┌──
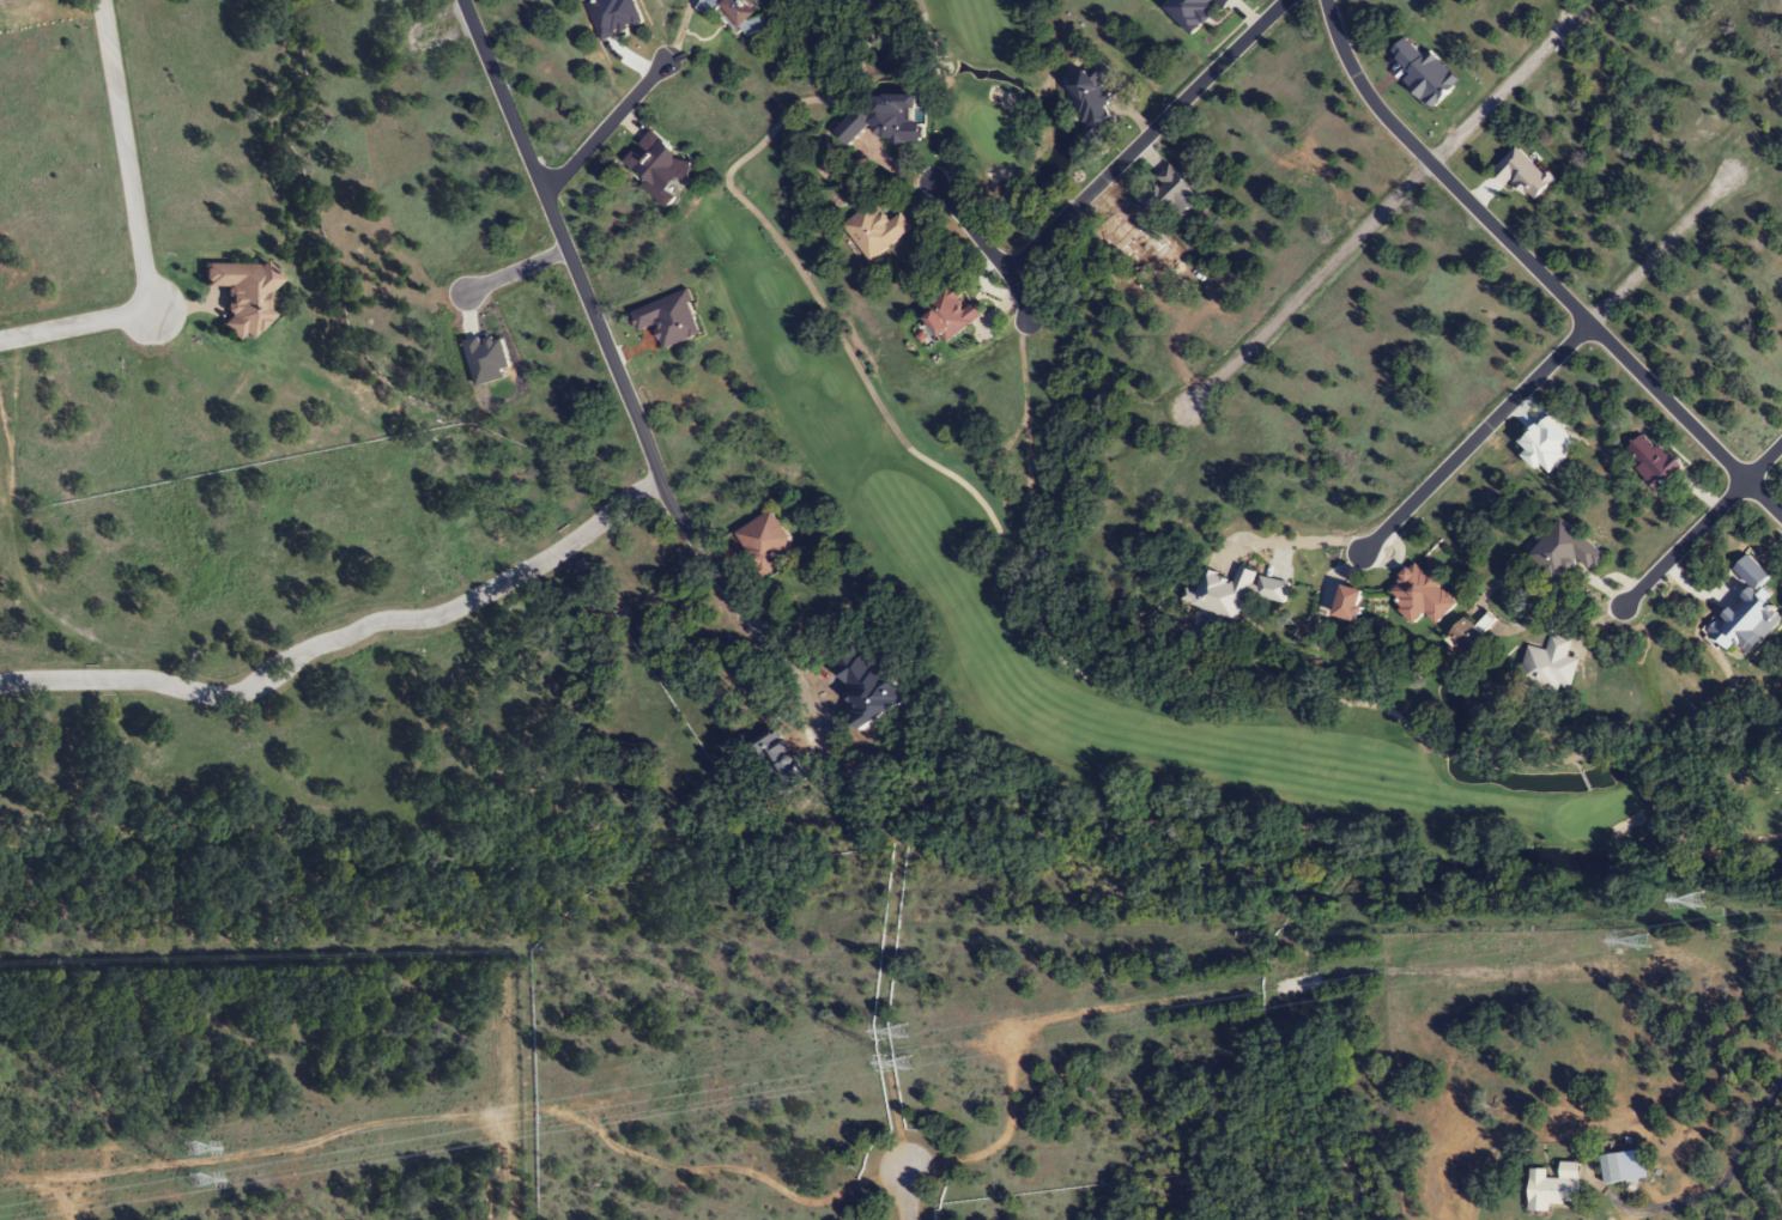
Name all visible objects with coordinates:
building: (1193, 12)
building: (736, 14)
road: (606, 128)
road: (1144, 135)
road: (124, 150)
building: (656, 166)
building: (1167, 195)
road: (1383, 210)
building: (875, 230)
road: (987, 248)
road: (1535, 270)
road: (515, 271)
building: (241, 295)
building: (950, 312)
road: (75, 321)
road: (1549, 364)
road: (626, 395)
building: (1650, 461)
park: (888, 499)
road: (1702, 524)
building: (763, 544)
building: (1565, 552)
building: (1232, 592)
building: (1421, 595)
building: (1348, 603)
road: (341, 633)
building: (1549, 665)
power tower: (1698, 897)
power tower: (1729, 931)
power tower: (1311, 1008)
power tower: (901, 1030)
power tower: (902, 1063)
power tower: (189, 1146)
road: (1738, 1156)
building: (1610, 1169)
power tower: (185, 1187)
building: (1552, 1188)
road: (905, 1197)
└──
┌──
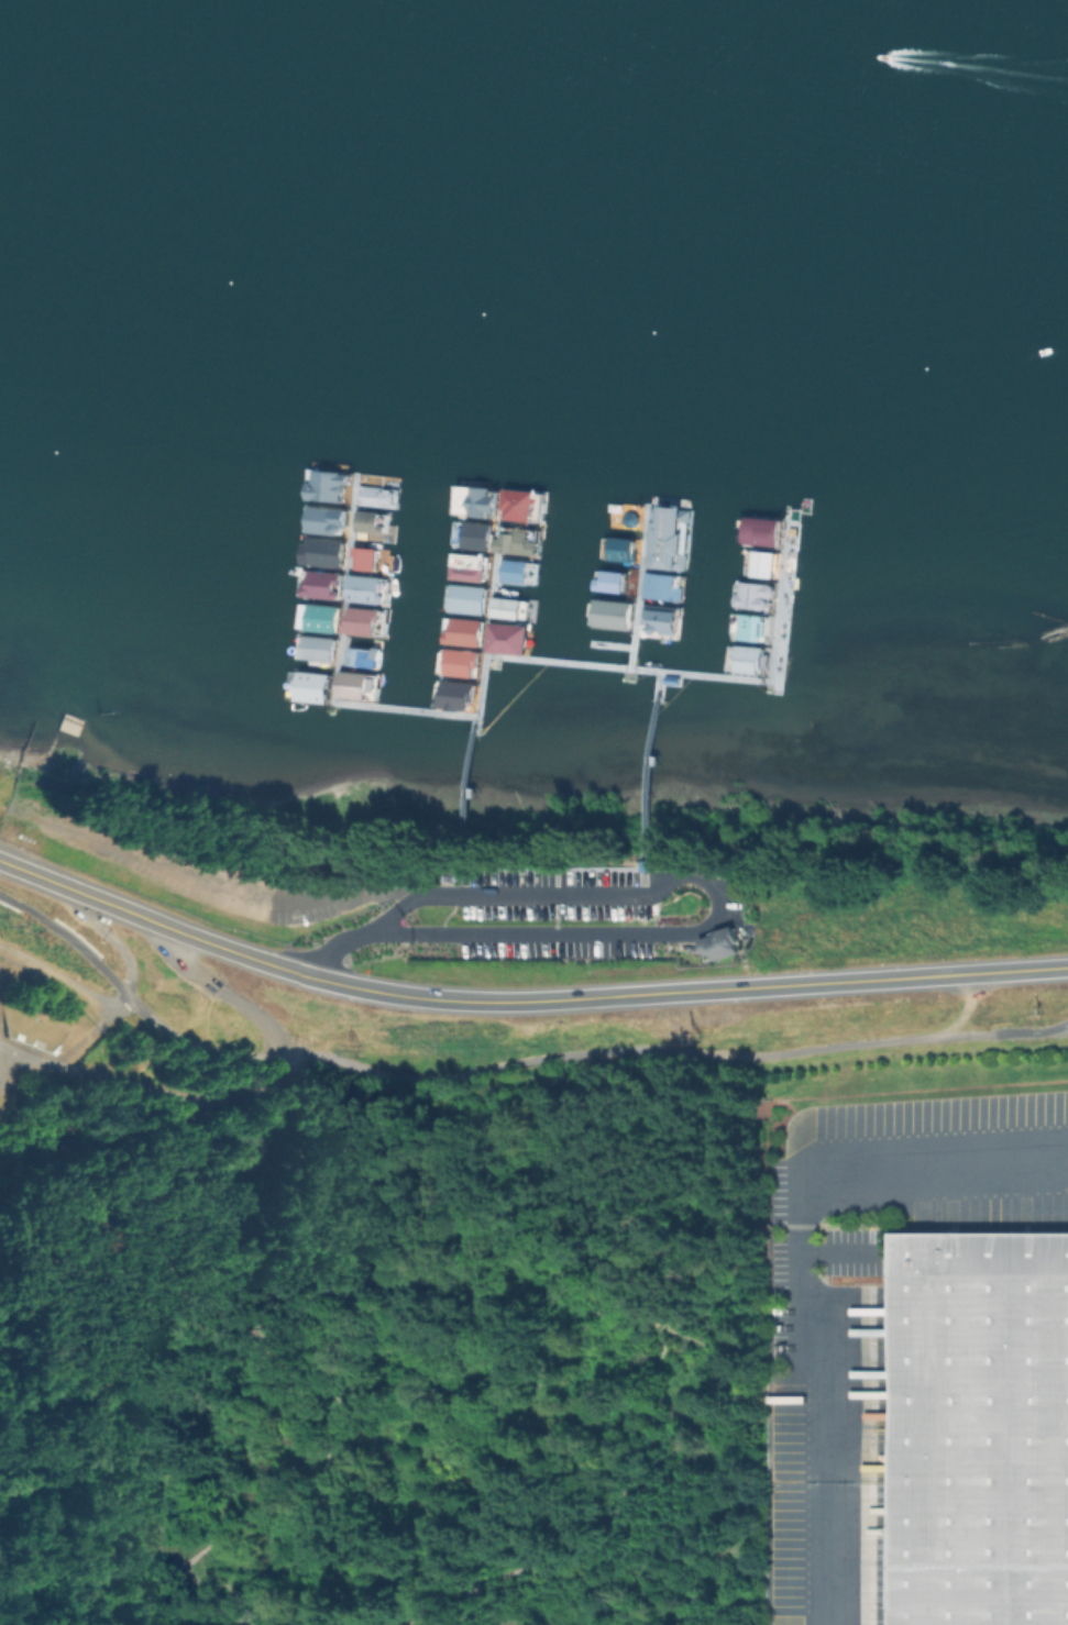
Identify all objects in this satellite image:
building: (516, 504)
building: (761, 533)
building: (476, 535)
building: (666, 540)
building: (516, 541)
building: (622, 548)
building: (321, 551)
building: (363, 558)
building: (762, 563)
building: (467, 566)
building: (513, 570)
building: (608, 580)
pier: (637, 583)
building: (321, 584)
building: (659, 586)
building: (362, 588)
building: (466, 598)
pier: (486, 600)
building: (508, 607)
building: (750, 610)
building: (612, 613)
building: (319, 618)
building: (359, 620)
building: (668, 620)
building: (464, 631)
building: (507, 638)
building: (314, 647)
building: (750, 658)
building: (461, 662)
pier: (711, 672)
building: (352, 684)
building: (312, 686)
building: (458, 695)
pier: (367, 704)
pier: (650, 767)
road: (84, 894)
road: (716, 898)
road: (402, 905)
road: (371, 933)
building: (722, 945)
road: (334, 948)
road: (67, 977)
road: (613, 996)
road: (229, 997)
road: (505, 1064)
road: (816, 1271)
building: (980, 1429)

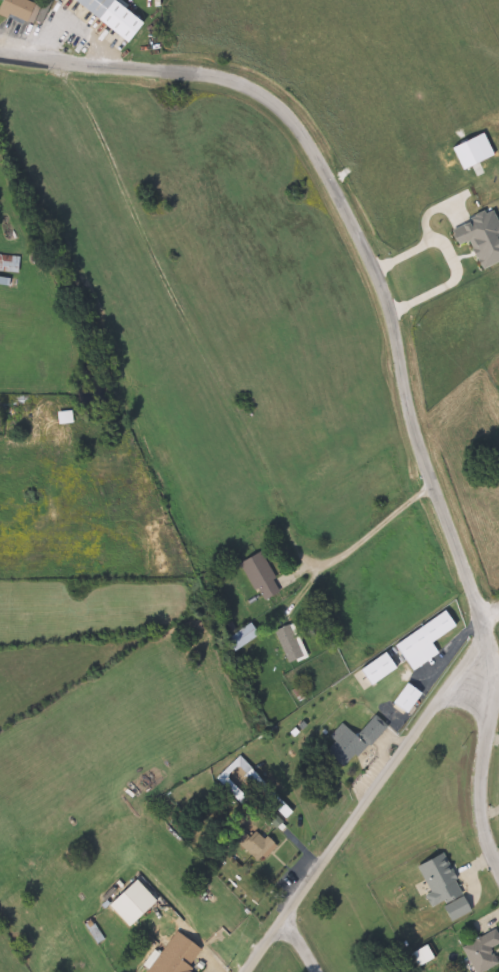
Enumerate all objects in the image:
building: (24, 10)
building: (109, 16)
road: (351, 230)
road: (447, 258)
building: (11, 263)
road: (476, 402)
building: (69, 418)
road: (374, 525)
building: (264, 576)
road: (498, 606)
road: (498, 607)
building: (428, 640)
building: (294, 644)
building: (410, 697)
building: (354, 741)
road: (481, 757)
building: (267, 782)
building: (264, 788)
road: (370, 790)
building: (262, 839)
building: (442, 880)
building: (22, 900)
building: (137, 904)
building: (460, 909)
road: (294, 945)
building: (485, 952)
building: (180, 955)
└──
- Your objective:
Copy out each line of the data containing the string "image".

- Solution to this exercise:
Identify all objects in this satellite image:
Enumerate all objects in the image:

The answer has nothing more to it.